Exactly as written, return all the data, leaving its pictures behind.
===== INFORMATION GIVEN =====
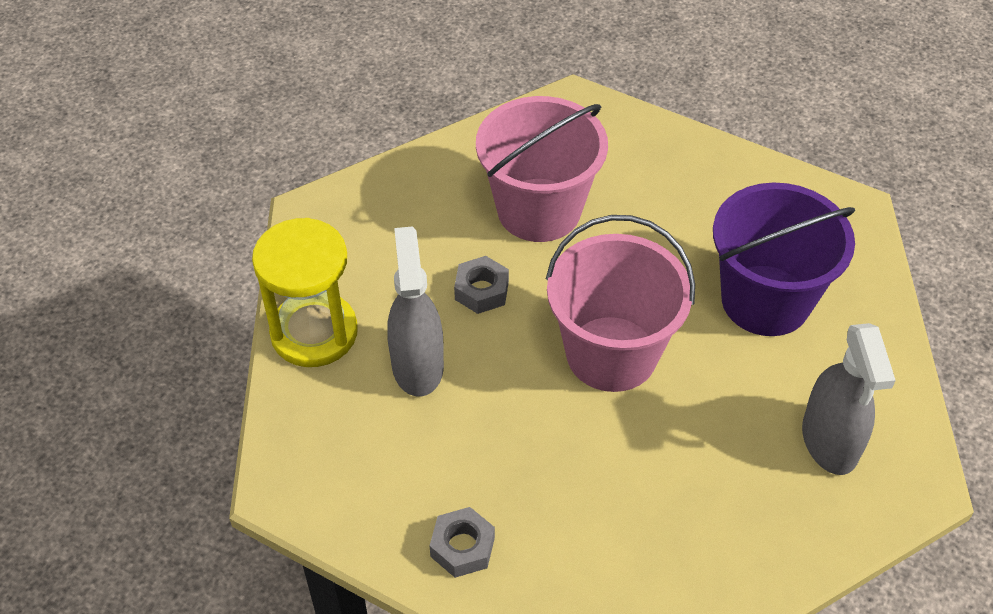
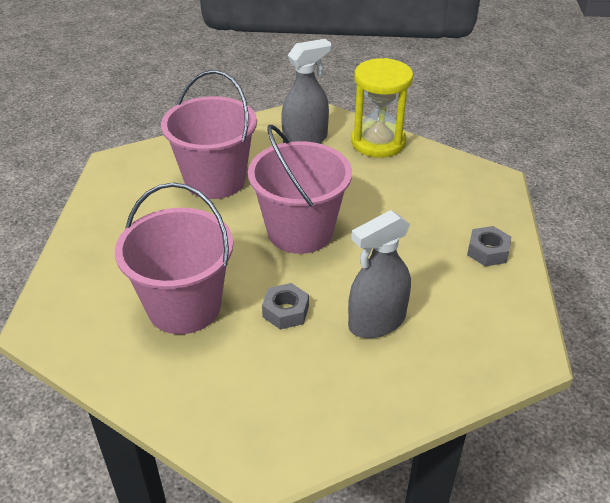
camera: 115 degrees left, 10 degrees down
(314, 332) = (391, 397): yellow hourglass -> yellow hourglass (378, 142)
(765, 300) = (215, 180): purple bucket -> pink bucket

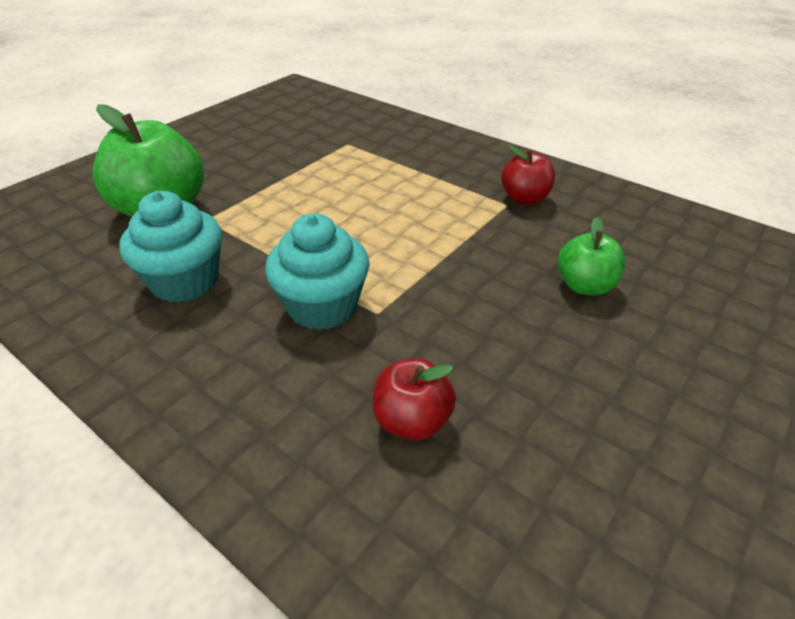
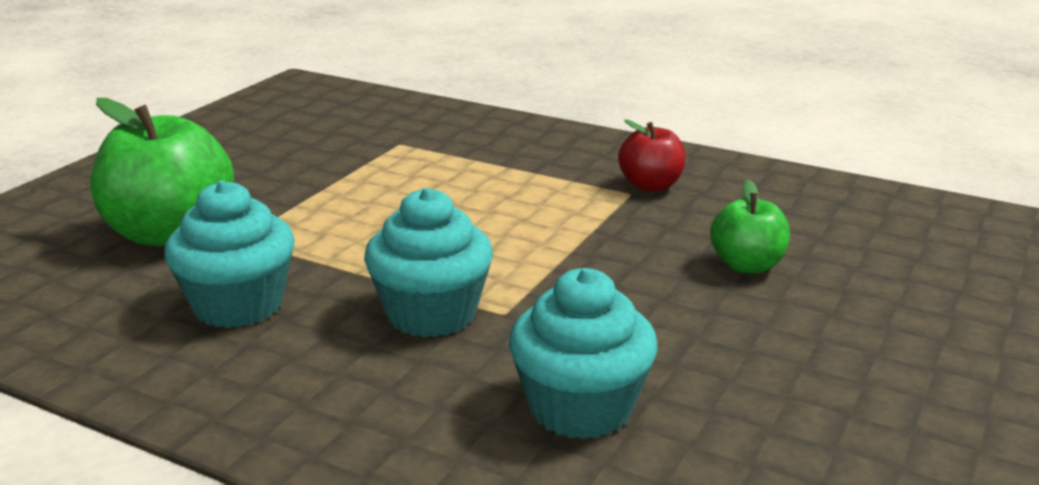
camera: 10 degrees left, 15 degrees down
(412, 421) = (580, 408): red apple -> turquoise cupcake

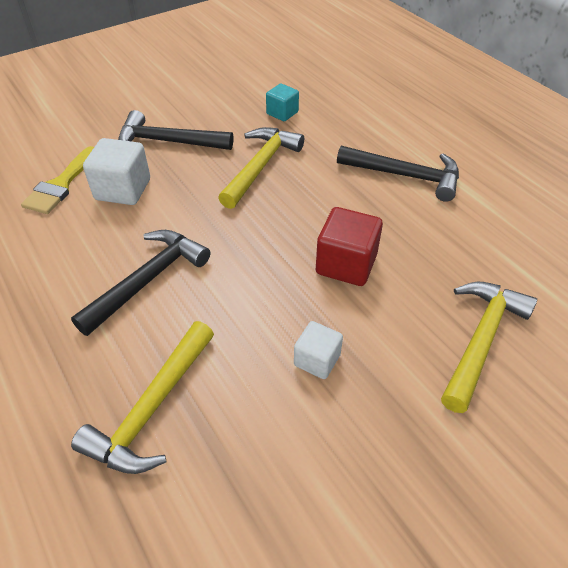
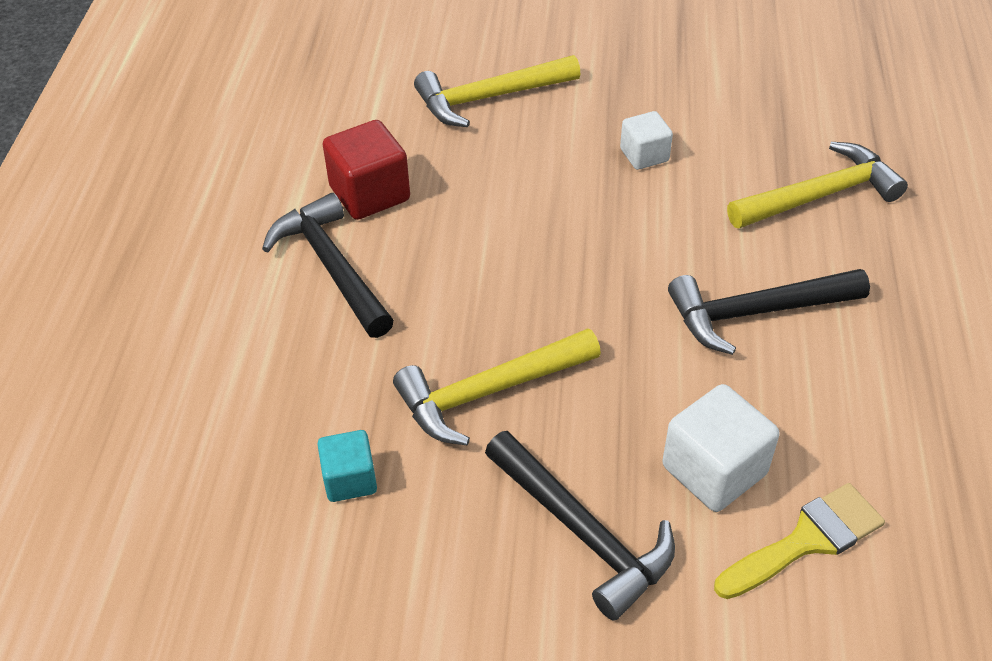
camera: 140 degrees left, 0 degrees up
(346, 264) = (527, 212): red cube -> red cube (369, 194)

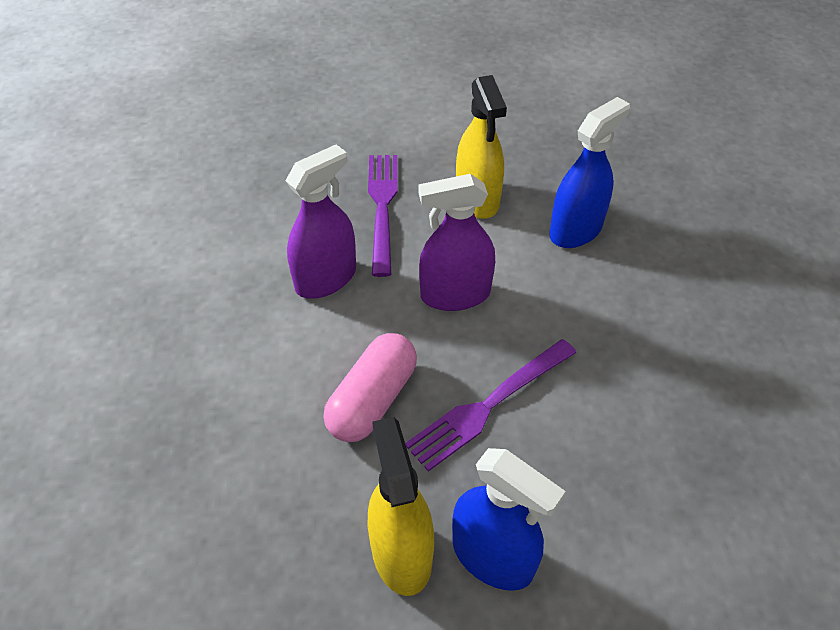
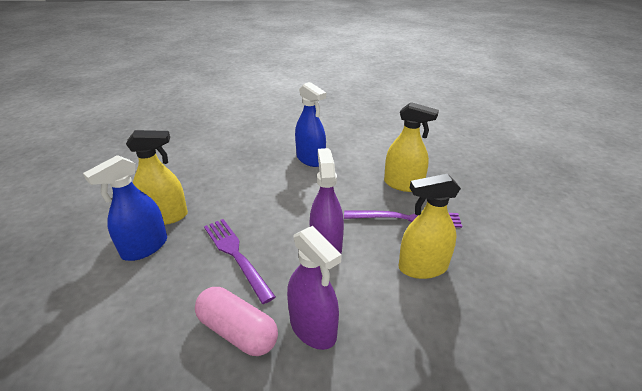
camera: 95 degrees right, 15 degrees down
(295, 206) = (403, 184): none -> yellow spray bottle
(326, 278) = (344, 195): purple spray bottle -> purple spray bottle (313, 328)
(372, 400) = (255, 210): pink capsule -> pink capsule (238, 331)
(575, 230) = (392, 328): blue spray bottle -> blue spray bottle (310, 159)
=====
_ANSWER BOX:_
camera: 115 degrees left, 10 degrees down
(314, 332) = (391, 397): yellow hourglass -> yellow hourglass (378, 142)
(765, 300) = (215, 180): purple bucket -> pink bucket

camera: 10 degrees left, 15 degrees down
(412, 421) = (580, 408): red apple -> turquoise cupcake

camera: 140 degrees left, 0 degrees up
(346, 264) = (527, 212): red cube -> red cube (369, 194)

camera: 95 degrees right, 15 degrees down
(295, 206) = (403, 184): none -> yellow spray bottle
(326, 278) = (344, 195): purple spray bottle -> purple spray bottle (313, 328)
(372, 400) = (255, 210): pink capsule -> pink capsule (238, 331)
(575, 230) = (392, 328): blue spray bottle -> blue spray bottle (310, 159)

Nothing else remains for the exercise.